■ Data
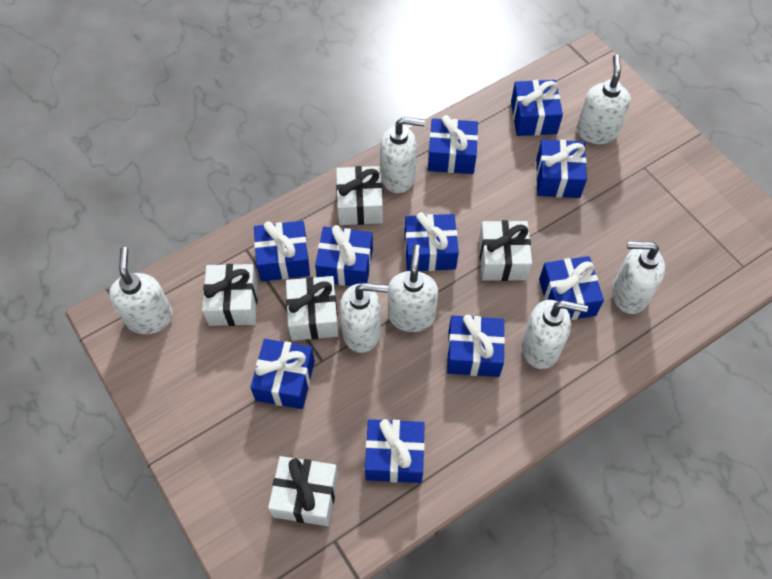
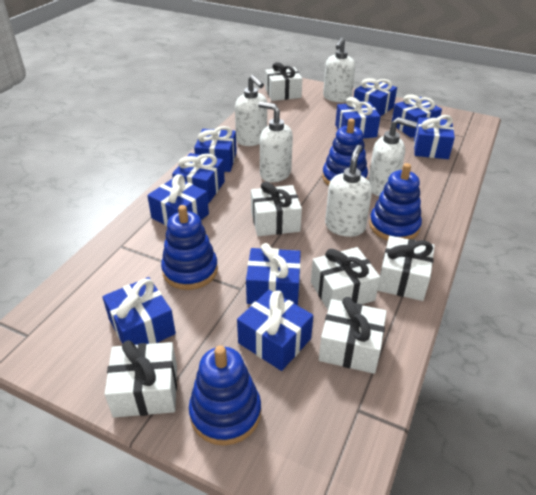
blue stacking toy: 0 -> 4
white gift: 5 -> 6
white soap dispenser: 7 -> 5

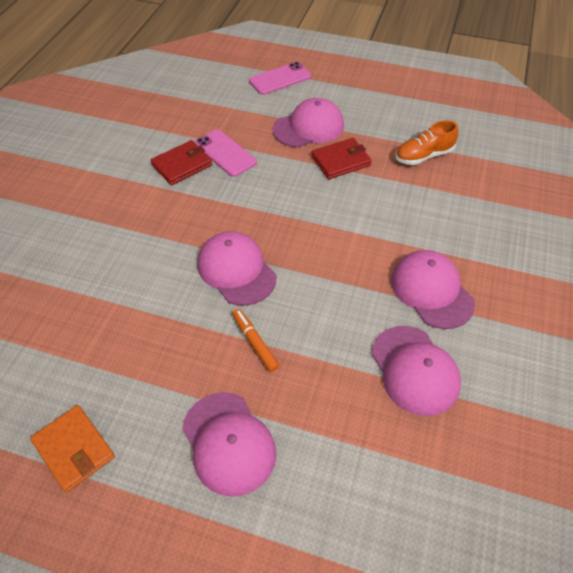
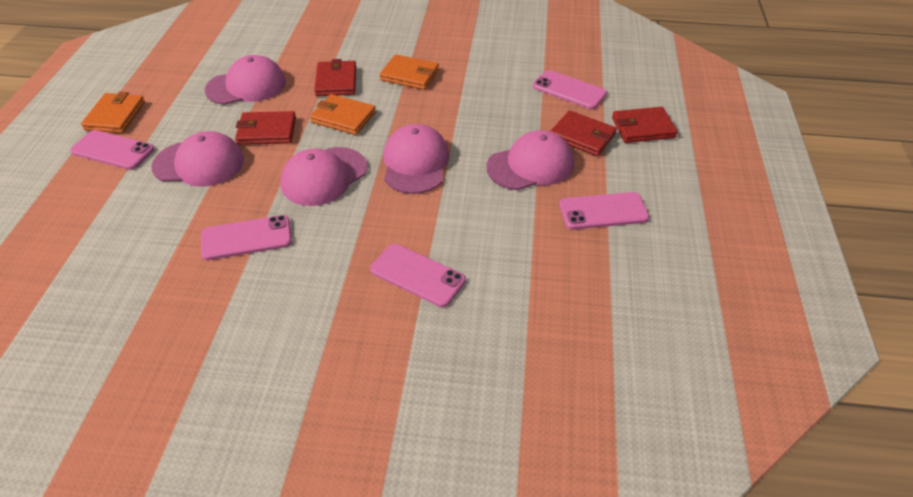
orange marker: 1 -> 0
orange shoe: 1 -> 0
orange wallet: 1 -> 3
pink phone: 2 -> 5
red wallet: 2 -> 4

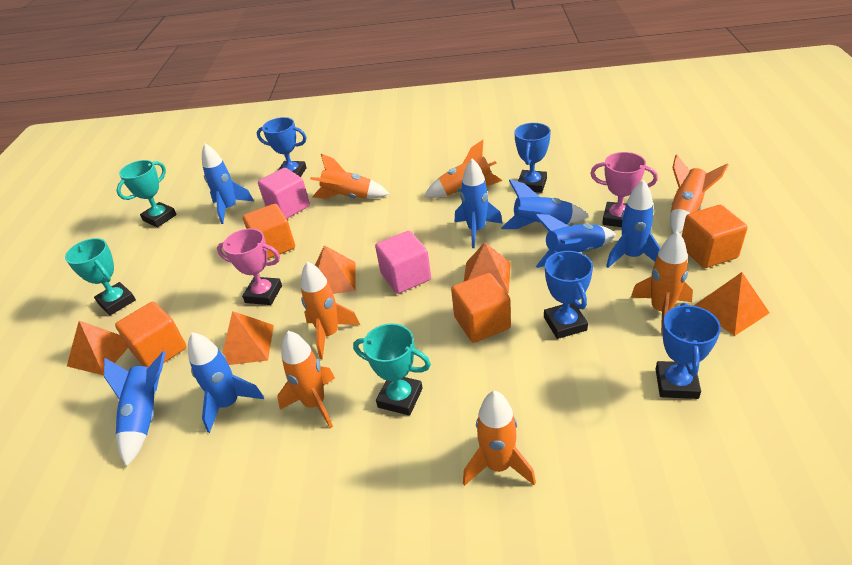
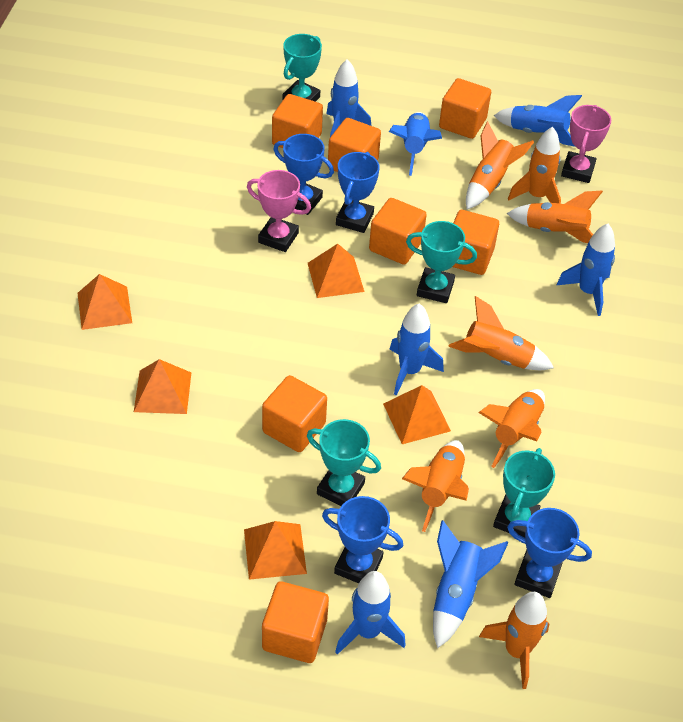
orange cube: 4 -> 7
pink cube: 2 -> 0
turquoise trophy: 3 -> 4

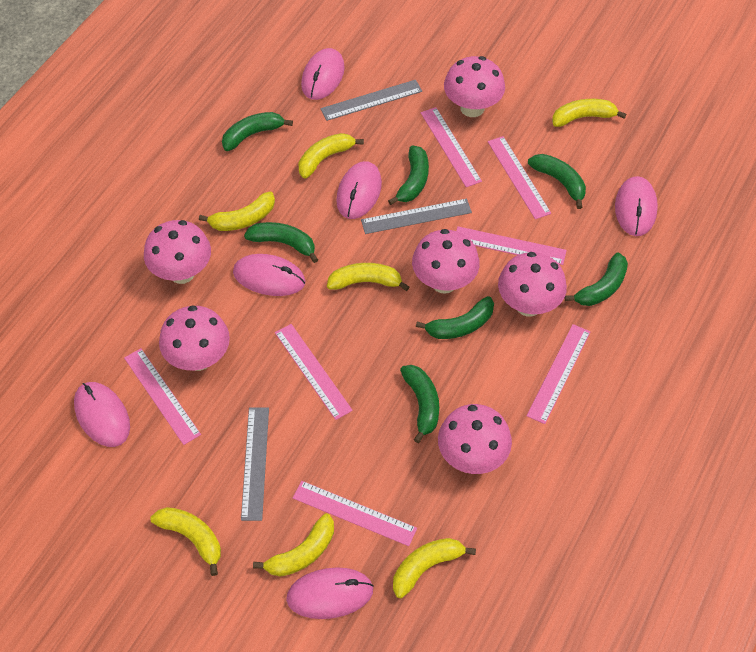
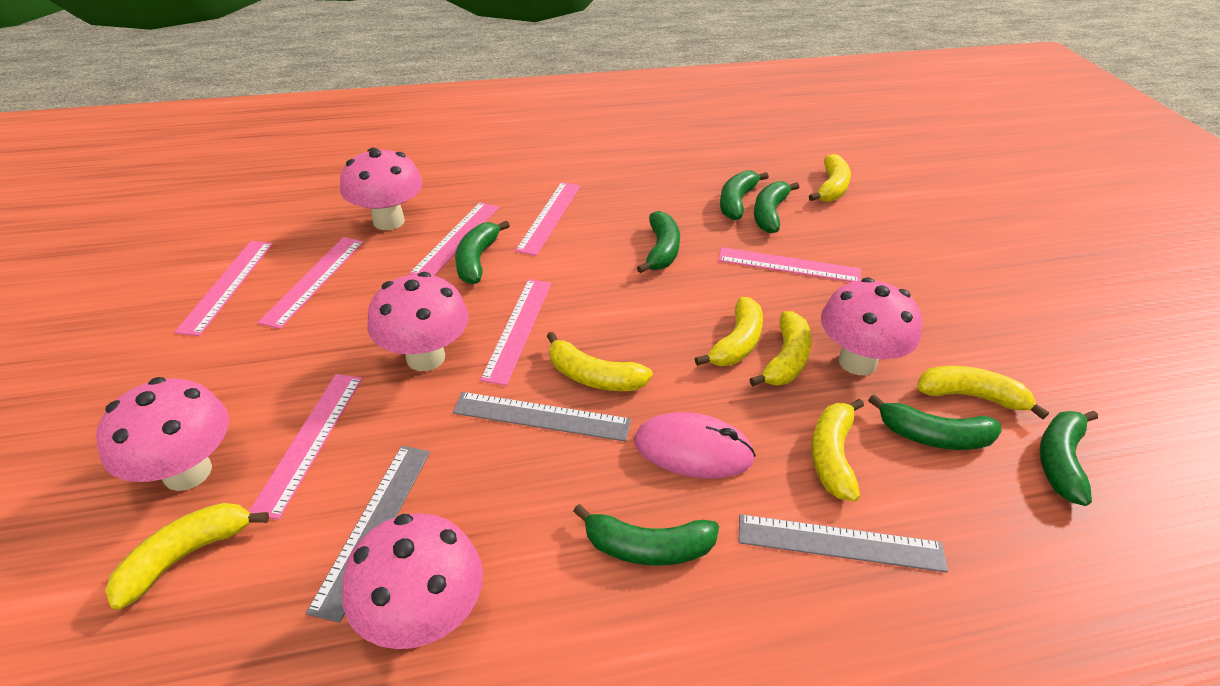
pink mouse: 6 -> 1
pink mushroom: 6 -> 5

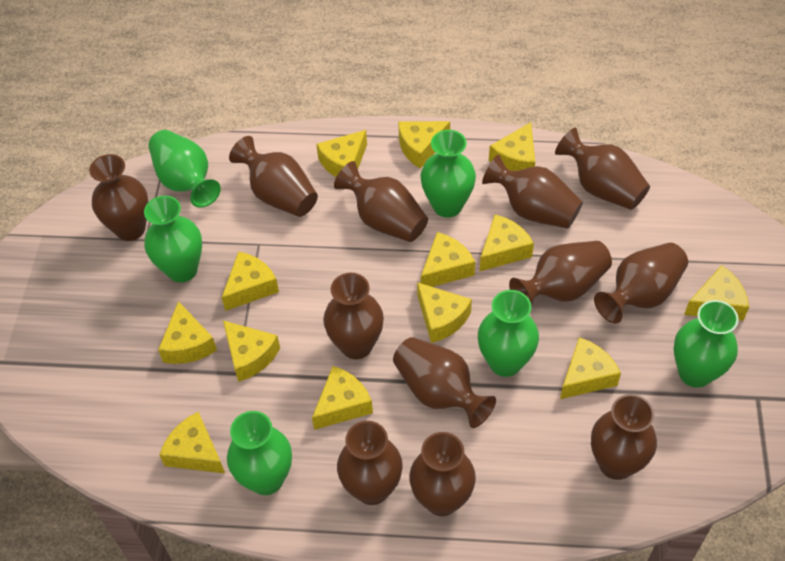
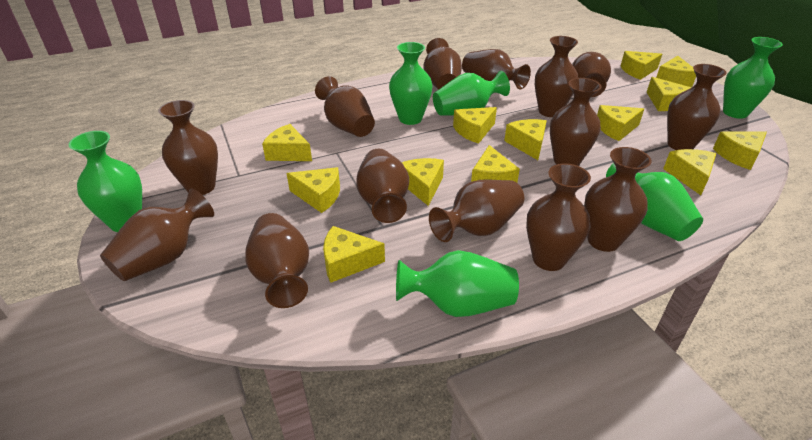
brown vase: 12 -> 14

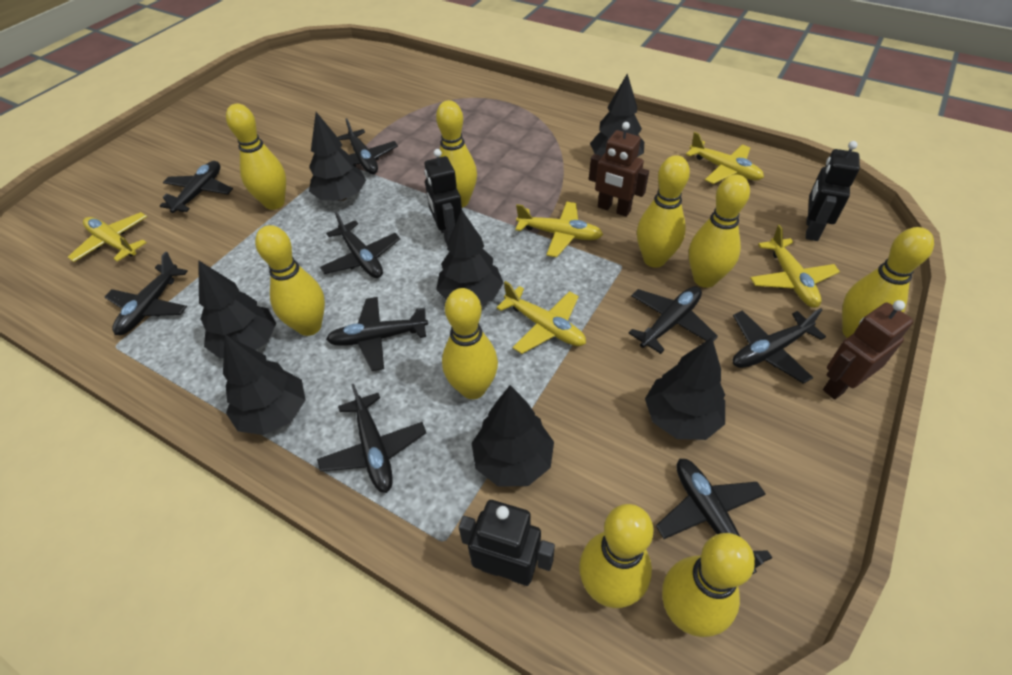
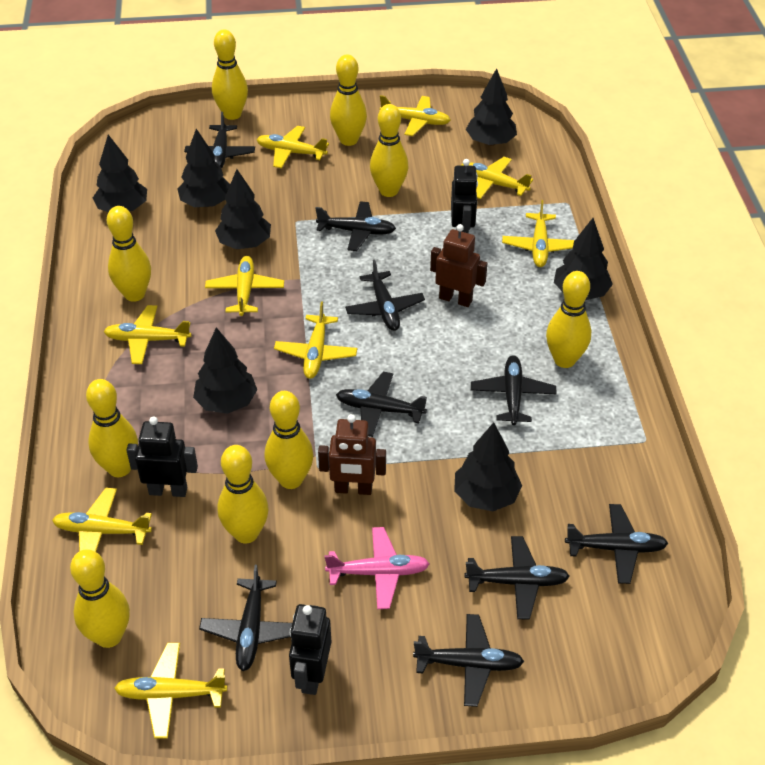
pink plane: 0 -> 1
yellow plane: 5 -> 9

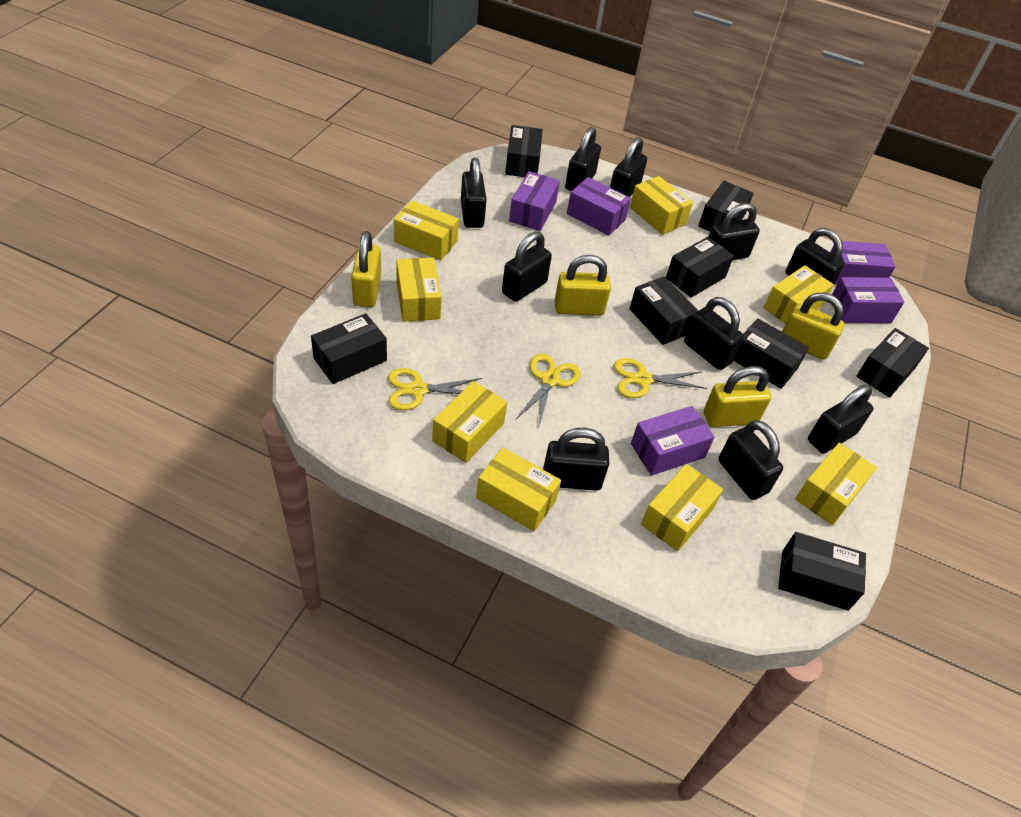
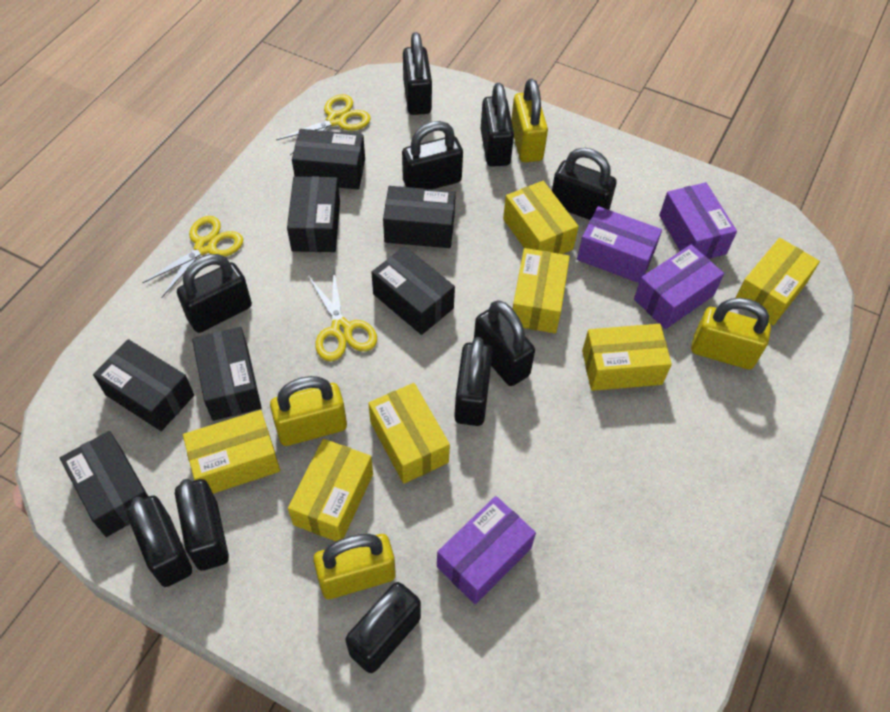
black box: 8 -> 7
purple box: 5 -> 4
yellow box: 8 -> 7

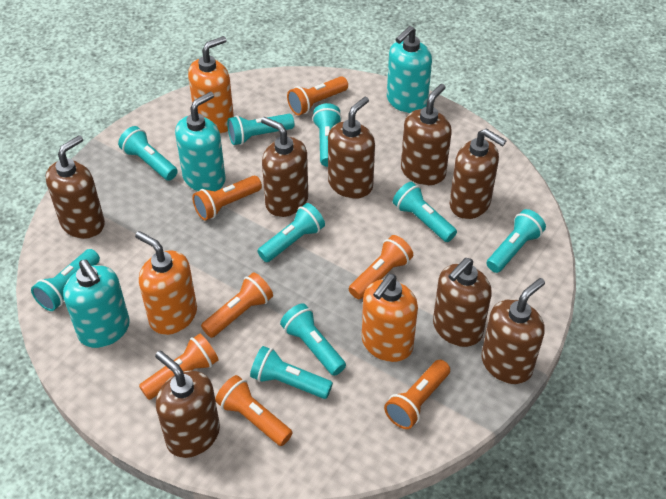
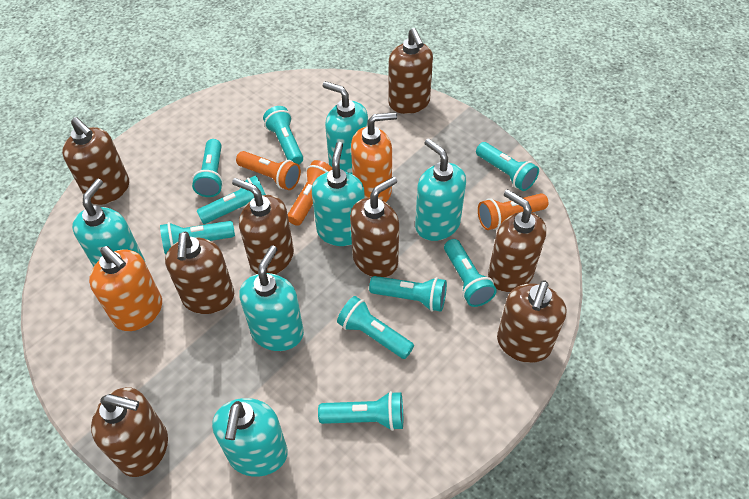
orange flashlight: 7 -> 3
orange soap dispenser: 3 -> 2
turquoise soap dispenser: 3 -> 6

■ Problem details
Please reproduce each entry exactly as given and omit the pictures.

■ Solution to this problem
blue stacking toy: 0 -> 4
white gift: 5 -> 6
white soap dispenser: 7 -> 5

orange marker: 1 -> 0
orange shoe: 1 -> 0
orange wallet: 1 -> 3
pink phone: 2 -> 5
red wallet: 2 -> 4

orange cube: 4 -> 7
pink cube: 2 -> 0
turquoise trophy: 3 -> 4

pink mouse: 6 -> 1
pink mushroom: 6 -> 5

brown vase: 12 -> 14

pink plane: 0 -> 1
yellow plane: 5 -> 9

black box: 8 -> 7
purple box: 5 -> 4
yellow box: 8 -> 7

orange flashlight: 7 -> 3
orange soap dispenser: 3 -> 2
turquoise soap dispenser: 3 -> 6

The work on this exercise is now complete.